**Collected data entries:**
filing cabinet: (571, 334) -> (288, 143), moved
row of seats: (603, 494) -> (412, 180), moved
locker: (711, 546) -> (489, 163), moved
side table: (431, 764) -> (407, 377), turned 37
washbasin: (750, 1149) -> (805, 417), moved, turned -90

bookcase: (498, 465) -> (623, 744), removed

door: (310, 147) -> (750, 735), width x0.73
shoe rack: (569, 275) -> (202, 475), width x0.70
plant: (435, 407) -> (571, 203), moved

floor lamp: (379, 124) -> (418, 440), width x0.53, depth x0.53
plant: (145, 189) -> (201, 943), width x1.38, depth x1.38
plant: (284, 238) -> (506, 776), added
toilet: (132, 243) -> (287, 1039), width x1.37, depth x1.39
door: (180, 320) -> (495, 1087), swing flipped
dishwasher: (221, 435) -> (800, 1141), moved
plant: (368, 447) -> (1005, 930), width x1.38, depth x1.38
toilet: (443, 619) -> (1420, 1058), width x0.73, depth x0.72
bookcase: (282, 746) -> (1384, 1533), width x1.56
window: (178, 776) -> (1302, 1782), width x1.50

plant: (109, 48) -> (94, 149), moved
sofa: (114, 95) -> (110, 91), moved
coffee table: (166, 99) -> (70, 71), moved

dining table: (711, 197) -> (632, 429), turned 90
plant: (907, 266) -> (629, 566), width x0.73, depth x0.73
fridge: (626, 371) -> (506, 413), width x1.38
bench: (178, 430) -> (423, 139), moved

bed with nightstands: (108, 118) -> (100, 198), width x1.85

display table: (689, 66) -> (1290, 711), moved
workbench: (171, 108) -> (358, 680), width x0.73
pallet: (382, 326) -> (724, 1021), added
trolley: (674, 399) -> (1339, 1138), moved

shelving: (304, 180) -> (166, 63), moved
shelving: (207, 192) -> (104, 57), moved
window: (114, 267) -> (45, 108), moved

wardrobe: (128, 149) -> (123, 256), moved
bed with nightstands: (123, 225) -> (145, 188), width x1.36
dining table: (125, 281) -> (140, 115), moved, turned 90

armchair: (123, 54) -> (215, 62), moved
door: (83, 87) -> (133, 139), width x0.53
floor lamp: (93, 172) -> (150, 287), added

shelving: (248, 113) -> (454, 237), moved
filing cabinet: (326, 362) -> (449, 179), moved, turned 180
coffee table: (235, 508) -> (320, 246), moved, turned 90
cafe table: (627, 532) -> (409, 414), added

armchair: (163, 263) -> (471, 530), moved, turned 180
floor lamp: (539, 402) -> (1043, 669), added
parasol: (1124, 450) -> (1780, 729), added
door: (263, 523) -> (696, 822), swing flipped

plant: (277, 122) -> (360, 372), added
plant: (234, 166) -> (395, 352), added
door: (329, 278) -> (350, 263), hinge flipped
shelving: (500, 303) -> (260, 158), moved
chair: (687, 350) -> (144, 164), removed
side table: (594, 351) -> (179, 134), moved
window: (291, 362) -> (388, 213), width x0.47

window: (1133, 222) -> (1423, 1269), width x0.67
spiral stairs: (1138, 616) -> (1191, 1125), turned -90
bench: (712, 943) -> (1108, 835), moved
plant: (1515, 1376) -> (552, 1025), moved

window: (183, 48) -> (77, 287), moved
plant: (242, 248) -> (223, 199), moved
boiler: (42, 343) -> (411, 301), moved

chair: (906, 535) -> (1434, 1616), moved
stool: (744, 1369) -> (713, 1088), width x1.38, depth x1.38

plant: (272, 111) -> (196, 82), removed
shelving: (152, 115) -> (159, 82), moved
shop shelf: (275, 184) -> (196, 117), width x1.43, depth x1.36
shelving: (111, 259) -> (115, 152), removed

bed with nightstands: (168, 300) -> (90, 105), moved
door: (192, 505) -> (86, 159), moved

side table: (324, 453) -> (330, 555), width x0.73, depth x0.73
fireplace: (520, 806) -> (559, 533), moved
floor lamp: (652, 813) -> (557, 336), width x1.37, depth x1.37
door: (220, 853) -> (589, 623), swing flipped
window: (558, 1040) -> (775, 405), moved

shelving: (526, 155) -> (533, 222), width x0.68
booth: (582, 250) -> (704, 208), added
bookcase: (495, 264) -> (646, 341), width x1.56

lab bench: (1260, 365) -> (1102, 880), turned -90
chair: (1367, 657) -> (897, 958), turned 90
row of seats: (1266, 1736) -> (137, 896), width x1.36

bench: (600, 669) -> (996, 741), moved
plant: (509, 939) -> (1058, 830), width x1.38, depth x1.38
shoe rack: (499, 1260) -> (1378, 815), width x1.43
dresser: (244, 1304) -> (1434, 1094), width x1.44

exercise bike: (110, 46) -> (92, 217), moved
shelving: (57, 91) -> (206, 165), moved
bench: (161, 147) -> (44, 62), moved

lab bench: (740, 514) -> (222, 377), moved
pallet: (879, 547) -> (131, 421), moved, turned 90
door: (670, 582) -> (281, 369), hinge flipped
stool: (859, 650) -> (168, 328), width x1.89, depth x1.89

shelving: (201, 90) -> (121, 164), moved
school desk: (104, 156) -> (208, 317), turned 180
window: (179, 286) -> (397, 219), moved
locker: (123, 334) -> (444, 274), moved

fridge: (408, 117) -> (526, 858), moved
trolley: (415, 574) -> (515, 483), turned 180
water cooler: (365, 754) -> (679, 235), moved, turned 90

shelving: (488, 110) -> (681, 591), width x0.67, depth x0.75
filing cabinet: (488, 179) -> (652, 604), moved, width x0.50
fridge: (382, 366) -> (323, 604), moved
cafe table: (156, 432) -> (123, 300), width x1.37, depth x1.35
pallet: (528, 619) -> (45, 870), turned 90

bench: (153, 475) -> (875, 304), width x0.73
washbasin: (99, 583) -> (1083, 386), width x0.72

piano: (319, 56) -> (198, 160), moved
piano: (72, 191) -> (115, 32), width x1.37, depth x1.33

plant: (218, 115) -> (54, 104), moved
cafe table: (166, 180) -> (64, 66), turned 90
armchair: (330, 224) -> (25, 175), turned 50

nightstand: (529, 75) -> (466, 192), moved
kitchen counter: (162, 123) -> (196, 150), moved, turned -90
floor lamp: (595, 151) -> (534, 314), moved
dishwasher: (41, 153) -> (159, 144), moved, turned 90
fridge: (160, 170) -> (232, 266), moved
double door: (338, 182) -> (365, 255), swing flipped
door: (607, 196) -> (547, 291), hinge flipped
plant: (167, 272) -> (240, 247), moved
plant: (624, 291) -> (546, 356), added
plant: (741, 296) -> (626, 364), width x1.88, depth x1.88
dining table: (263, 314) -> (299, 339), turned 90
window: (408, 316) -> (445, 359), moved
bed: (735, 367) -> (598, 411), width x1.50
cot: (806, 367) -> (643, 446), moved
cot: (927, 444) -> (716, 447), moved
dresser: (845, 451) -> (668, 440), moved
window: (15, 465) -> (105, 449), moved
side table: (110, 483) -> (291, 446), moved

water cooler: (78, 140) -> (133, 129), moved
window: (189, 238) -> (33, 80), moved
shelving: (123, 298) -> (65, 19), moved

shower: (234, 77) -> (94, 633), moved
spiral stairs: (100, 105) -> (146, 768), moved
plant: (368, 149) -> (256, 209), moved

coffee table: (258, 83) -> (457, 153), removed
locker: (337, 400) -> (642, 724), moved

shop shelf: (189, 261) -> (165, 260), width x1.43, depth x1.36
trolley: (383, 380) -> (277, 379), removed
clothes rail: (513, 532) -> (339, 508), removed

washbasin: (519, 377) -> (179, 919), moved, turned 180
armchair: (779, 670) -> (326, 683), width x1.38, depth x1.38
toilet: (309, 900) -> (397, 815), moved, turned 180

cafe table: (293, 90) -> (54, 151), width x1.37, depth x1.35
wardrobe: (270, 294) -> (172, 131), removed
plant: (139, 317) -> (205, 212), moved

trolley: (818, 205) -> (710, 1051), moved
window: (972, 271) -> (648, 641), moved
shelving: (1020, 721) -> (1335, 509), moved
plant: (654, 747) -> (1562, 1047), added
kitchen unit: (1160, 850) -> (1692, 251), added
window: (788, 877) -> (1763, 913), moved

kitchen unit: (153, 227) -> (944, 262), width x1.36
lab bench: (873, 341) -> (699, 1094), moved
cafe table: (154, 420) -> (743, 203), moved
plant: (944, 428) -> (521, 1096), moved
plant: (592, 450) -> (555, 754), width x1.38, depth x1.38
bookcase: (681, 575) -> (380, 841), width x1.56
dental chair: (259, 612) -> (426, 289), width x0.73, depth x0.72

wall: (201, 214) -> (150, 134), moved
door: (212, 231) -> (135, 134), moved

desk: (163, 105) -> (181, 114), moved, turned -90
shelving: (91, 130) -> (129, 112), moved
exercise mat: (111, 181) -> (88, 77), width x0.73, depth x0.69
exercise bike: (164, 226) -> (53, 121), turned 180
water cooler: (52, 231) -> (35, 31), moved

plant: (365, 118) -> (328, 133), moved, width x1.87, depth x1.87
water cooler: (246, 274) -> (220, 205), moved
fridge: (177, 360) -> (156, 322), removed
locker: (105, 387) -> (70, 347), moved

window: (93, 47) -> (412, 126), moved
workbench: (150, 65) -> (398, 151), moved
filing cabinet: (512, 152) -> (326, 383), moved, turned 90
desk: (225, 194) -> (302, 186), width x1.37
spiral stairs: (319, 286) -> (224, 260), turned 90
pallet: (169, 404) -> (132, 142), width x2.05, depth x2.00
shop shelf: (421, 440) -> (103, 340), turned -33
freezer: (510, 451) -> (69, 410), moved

**Aim of the task:**
Select every line of the records holding the string "stairs".

**Answer for the task:**
spiral stairs: (1138, 616) -> (1191, 1125), turned -90
spiral stairs: (100, 105) -> (146, 768), moved
spiral stairs: (319, 286) -> (224, 260), turned 90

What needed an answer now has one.